What you have to do | Given the material below, output exactly the lines from the line with "white 1x6 tile" to the line with "none -> black 1x1 cone [425,73,472,151]", both ends included, and no other lines.

Data to examine |
###
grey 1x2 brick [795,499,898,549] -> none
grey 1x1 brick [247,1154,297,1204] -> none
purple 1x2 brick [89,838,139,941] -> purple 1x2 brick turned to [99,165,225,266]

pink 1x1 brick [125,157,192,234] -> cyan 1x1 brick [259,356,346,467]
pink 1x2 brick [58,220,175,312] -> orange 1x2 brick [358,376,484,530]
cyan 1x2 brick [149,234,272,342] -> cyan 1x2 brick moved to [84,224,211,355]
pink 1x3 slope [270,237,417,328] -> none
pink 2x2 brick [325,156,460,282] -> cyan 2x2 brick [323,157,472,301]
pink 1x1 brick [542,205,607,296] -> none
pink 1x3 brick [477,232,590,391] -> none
###
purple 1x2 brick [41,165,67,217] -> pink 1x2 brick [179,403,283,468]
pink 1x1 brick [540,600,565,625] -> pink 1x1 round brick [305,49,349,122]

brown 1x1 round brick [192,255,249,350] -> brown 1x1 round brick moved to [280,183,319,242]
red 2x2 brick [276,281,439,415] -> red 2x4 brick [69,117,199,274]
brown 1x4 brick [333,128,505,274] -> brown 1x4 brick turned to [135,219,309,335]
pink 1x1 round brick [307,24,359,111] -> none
###
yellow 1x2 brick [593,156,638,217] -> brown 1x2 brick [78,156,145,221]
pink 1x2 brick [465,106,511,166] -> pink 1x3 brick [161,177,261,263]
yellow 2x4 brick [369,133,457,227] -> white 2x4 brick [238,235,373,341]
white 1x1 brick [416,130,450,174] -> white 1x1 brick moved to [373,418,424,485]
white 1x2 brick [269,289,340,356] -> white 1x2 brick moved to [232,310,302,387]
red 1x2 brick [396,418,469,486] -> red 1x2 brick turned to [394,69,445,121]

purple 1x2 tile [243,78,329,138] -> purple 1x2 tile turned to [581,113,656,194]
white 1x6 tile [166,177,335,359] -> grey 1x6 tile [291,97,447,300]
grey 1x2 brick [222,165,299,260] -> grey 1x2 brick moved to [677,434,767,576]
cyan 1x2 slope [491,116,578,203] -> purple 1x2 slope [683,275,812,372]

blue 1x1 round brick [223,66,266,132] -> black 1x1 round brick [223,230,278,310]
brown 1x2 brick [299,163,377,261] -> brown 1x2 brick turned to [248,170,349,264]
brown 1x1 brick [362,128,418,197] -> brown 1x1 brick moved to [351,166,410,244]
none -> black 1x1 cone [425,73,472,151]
###
Solution to this task |
white 1x6 tile [166,177,335,359] -> grey 1x6 tile [291,97,447,300]
grey 1x2 brick [222,165,299,260] -> grey 1x2 brick moved to [677,434,767,576]
cyan 1x2 slope [491,116,578,203] -> purple 1x2 slope [683,275,812,372]

blue 1x1 round brick [223,66,266,132] -> black 1x1 round brick [223,230,278,310]
brown 1x2 brick [299,163,377,261] -> brown 1x2 brick turned to [248,170,349,264]
brown 1x1 brick [362,128,418,197] -> brown 1x1 brick moved to [351,166,410,244]
none -> black 1x1 cone [425,73,472,151]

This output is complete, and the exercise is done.